### Information given ###
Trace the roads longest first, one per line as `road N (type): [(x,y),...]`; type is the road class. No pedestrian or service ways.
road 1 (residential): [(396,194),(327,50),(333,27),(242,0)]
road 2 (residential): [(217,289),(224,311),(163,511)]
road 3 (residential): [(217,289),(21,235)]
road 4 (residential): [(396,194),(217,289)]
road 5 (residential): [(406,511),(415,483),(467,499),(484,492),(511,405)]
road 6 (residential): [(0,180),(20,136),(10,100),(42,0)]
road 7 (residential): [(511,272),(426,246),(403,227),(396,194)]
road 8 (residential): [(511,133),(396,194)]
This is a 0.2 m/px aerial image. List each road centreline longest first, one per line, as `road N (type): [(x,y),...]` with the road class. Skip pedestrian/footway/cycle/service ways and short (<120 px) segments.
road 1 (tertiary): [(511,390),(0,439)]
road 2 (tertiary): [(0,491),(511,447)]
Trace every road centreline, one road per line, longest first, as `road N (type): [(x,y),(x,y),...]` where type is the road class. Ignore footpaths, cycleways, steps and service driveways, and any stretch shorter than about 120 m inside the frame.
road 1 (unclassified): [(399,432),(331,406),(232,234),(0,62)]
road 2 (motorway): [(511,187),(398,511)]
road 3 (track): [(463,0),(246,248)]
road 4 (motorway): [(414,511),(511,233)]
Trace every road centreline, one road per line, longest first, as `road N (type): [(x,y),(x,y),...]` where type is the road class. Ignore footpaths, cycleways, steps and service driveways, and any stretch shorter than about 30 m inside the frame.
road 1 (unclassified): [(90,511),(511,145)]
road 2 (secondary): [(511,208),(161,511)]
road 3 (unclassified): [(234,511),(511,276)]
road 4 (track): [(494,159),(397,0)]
###
Copy out the lines above verbatim, from the one containing "30 m inside the frame." through the one containing "road 2 (secondary): [(511,208),(161,511)]", with both of those lines included.

Trace every road centreline, one road per line, longest first, as `road N (type): [(x,y),(x,y),...]` where type is the road class. Ignore footpaths, cycleways, steps and service driveways, and any stretch shorter than about 30 m inside the frame.
road 1 (unclassified): [(90,511),(511,145)]
road 2 (secondary): [(511,208),(161,511)]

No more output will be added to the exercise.